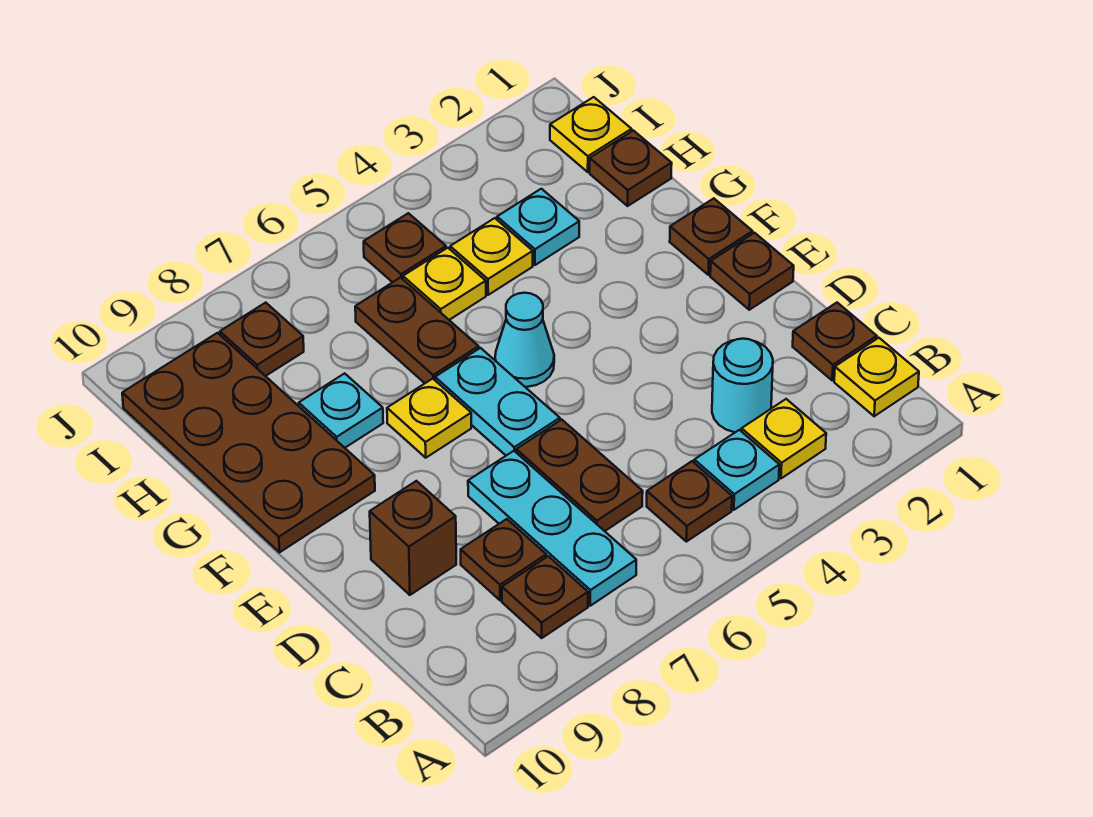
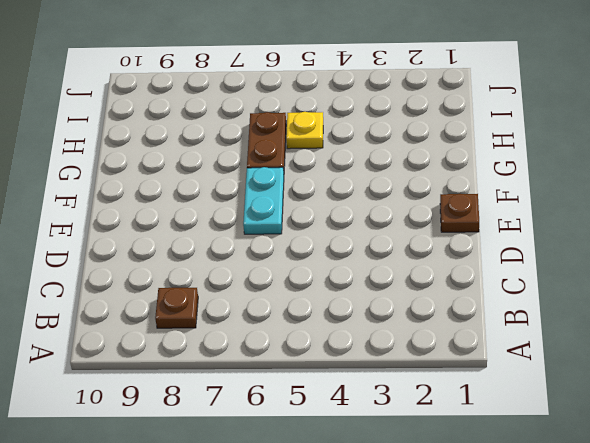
none -> yellow plate B1 level 1
none -> yellow plate B3 level 1
none -> cyan plate B4 level 1

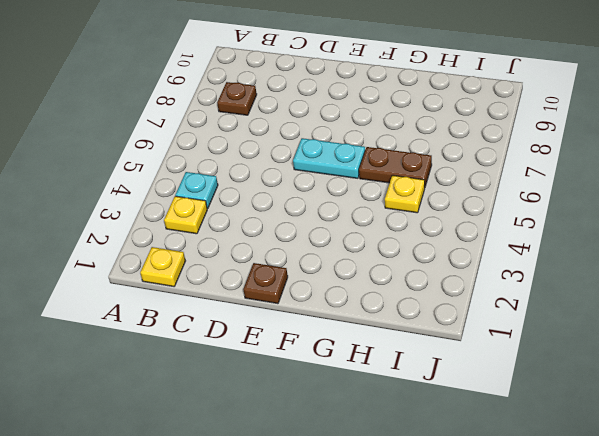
none -> brown plate B5 level 1
none -> cyan plate B7:D7 level 1
none -> brown plate C1 level 1

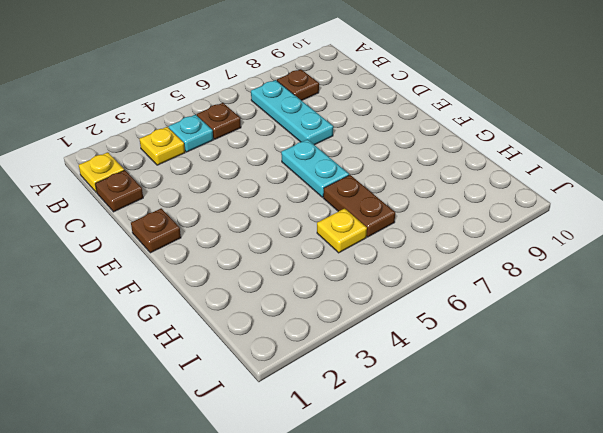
none -> cyan round brick C3 level 1
none -> brown plate C6:D6 level 1
none -> brown plate C8 level 1

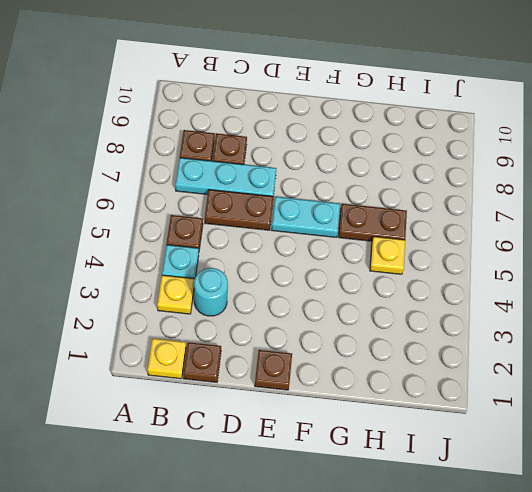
none -> brown brick D9 level 1
none -> brown plate F1 level 1
none -> cyan cone F5 level 1

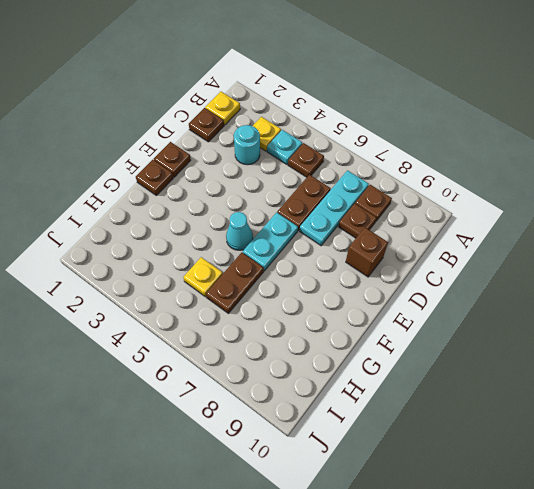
none -> yellow plate F7 level 1
none -> brown plate F9:I10 level 1
none -> cyan plate G8 level 1

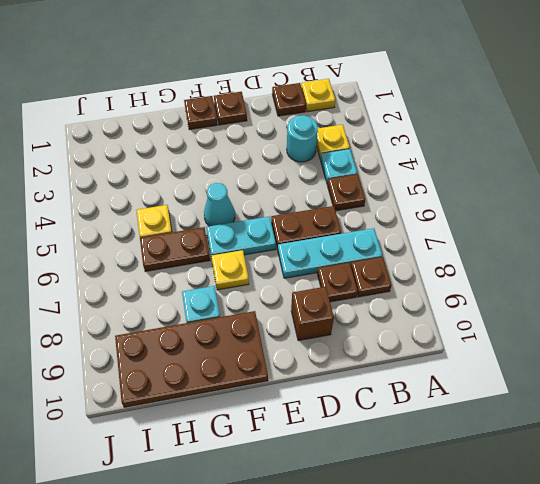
none -> brown plate H1 level 1
none -> cyan plate H3 level 1
none -> yellow plate H4 level 1

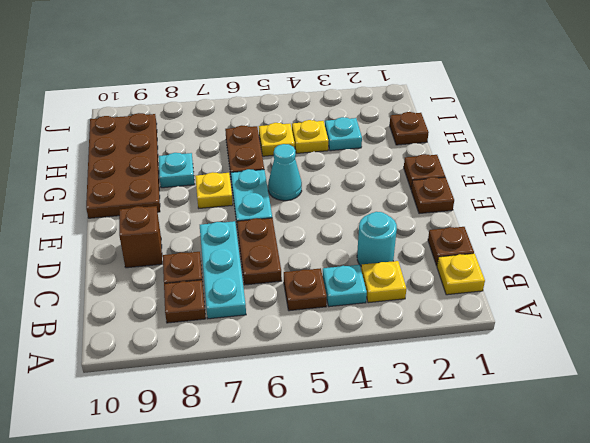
none -> yellow plate I1 level 1
none -> brown plate I5 level 1
none -> brown plate I8 level 1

***

_Task prompt_.
State the number of lines in the data that carry "yellow", and add nothing to it.

_Response to the task_.
5